THE PROBLEM: Every line of the following records that includes "turquoise" should be copied.

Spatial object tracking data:
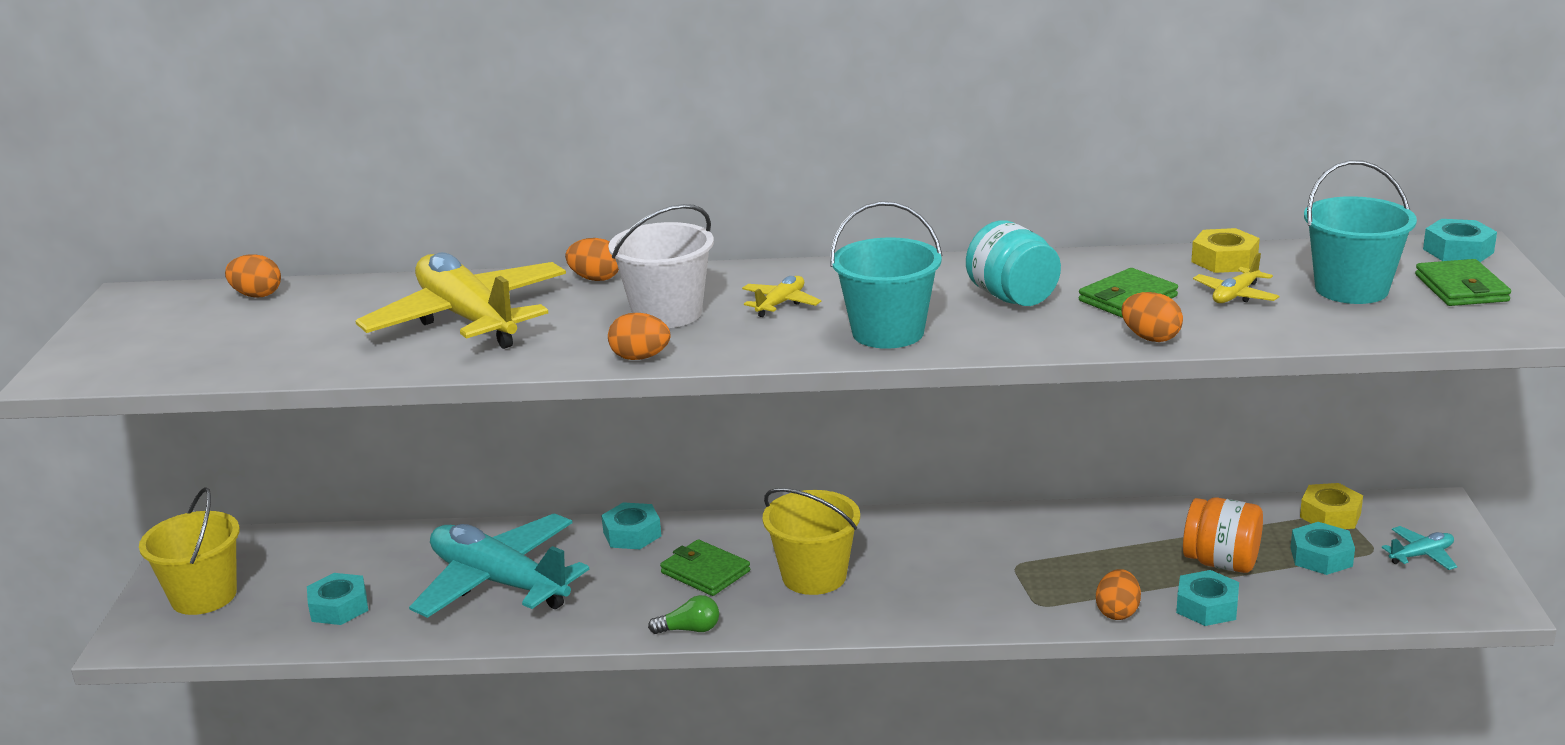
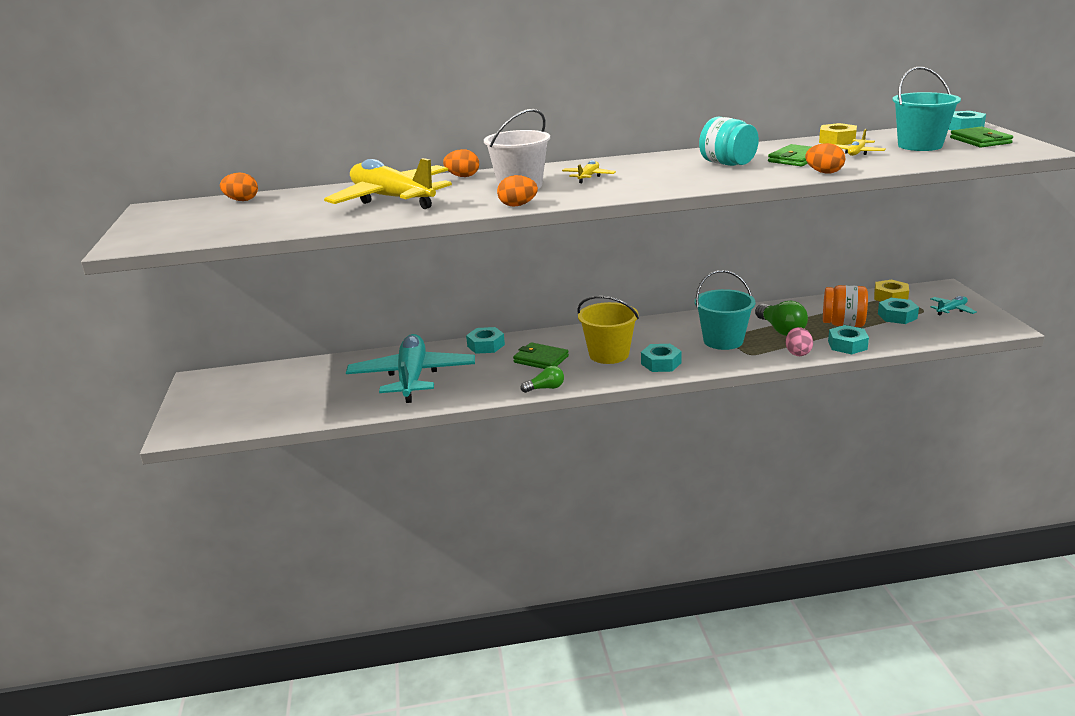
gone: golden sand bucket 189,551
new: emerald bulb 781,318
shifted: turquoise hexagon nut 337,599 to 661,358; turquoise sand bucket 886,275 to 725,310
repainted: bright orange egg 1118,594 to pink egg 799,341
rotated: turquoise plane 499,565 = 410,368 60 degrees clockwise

TASK ANSWER:
shifted: turquoise hexagon nut 337,599 to 661,358; turquoise sand bucket 886,275 to 725,310
rotated: turquoise plane 499,565 = 410,368 60 degrees clockwise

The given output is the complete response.